*** Records to use ***
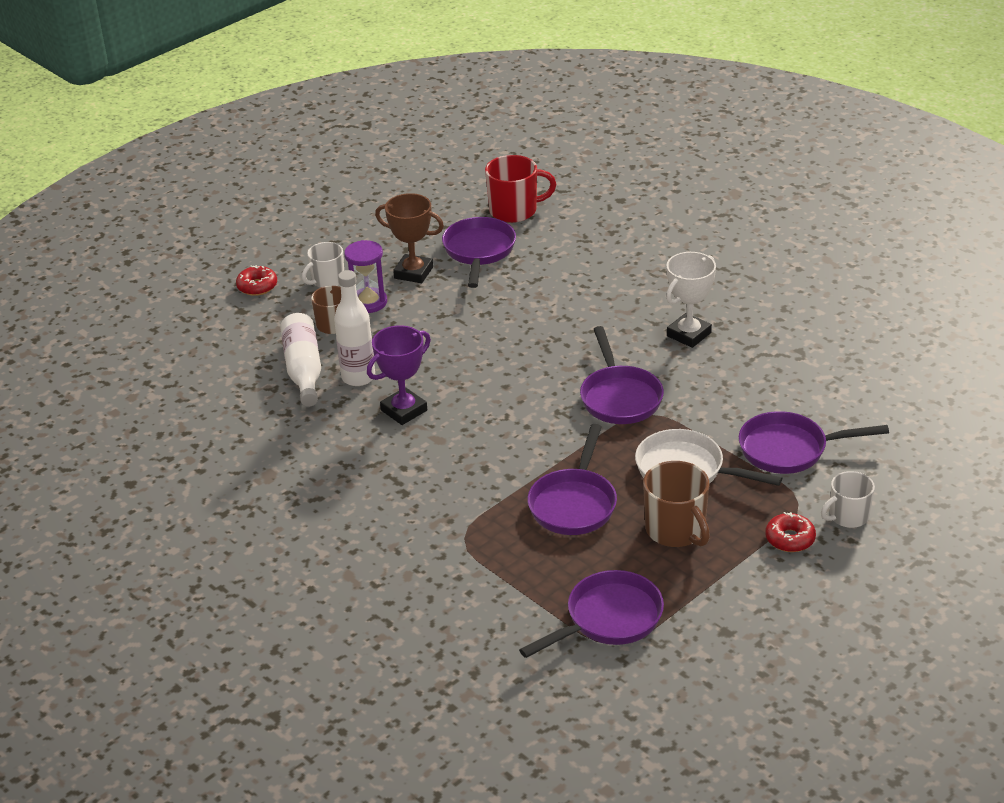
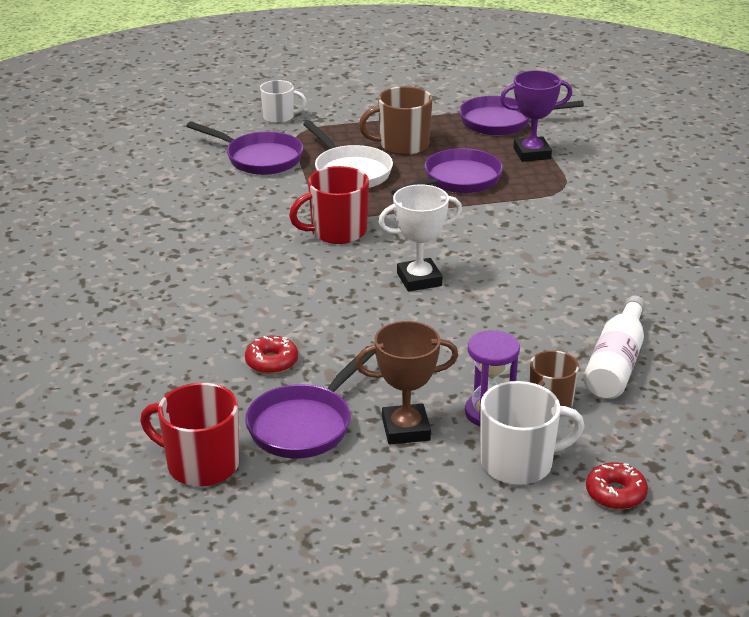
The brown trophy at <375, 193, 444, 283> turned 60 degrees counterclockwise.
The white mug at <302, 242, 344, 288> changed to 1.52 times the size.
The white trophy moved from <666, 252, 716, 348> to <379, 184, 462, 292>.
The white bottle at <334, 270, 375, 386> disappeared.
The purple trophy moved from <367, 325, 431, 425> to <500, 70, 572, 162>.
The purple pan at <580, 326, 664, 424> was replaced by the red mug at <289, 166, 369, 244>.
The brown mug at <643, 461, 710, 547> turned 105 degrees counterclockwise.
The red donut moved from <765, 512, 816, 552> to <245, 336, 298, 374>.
*** End of Records to use ***
Your goal>
Transcribe exactly the line containing "The brown mug" along with all later lines of the material, through its last line. Add nothing.

Solution for this exercise>
The brown mug at <643, 461, 710, 547> turned 105 degrees counterclockwise.
The red donut moved from <765, 512, 816, 552> to <245, 336, 298, 374>.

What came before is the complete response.